▶ EXERCISE REQUIREMENTS
Which lines of the material hold the word "spun"? Copy each one.

▶ SUPPLIED ENTRIES
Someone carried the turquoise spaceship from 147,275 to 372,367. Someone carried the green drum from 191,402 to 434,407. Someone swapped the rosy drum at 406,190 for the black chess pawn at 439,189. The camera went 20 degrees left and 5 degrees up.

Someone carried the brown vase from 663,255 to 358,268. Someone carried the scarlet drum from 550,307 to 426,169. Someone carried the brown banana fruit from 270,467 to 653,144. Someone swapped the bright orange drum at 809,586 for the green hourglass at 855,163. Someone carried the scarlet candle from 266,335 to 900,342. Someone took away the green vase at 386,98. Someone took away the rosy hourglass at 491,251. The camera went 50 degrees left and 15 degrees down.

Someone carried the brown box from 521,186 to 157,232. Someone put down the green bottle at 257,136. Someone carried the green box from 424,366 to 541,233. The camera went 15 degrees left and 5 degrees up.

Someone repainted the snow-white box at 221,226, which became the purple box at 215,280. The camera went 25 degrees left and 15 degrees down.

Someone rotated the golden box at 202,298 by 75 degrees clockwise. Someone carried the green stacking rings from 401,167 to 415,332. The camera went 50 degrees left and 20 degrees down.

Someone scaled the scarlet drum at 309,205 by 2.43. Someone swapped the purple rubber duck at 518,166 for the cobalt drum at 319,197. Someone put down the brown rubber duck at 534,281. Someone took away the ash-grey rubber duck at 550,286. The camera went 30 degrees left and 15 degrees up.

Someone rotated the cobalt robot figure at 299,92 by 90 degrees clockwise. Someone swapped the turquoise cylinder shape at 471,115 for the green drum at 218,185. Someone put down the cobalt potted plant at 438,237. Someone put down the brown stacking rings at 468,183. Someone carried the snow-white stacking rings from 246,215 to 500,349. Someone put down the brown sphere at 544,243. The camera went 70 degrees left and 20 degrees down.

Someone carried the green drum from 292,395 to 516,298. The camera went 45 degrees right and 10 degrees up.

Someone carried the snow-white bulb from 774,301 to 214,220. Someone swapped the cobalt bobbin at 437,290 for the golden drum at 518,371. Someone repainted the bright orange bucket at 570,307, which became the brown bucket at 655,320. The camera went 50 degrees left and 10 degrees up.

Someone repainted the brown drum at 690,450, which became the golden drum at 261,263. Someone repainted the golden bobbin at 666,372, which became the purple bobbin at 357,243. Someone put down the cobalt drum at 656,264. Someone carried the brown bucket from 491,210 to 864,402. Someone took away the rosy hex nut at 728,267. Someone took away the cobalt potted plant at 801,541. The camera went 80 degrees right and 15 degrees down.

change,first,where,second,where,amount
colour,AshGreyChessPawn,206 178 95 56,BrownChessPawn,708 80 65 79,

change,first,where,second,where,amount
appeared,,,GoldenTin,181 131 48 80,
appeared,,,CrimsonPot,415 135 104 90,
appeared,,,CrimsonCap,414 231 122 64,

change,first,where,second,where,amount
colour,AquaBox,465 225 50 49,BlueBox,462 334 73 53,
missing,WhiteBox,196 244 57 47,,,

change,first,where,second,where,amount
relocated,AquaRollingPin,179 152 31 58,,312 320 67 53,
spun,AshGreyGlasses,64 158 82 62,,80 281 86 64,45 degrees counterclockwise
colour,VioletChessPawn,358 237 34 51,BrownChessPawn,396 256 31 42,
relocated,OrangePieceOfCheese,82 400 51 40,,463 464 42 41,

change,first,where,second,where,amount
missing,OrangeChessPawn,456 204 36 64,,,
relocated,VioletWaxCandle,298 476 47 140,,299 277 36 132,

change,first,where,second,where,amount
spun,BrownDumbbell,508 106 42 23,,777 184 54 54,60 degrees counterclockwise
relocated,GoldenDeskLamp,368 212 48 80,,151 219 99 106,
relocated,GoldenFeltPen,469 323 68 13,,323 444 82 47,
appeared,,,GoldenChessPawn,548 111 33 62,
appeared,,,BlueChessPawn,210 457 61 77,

▶ EXPECTED ANSWER
spun,AshGreyGlasses,64 158 82 62,,80 281 86 64,45 degrees counterclockwise
spun,BrownDumbbell,508 106 42 23,,777 184 54 54,60 degrees counterclockwise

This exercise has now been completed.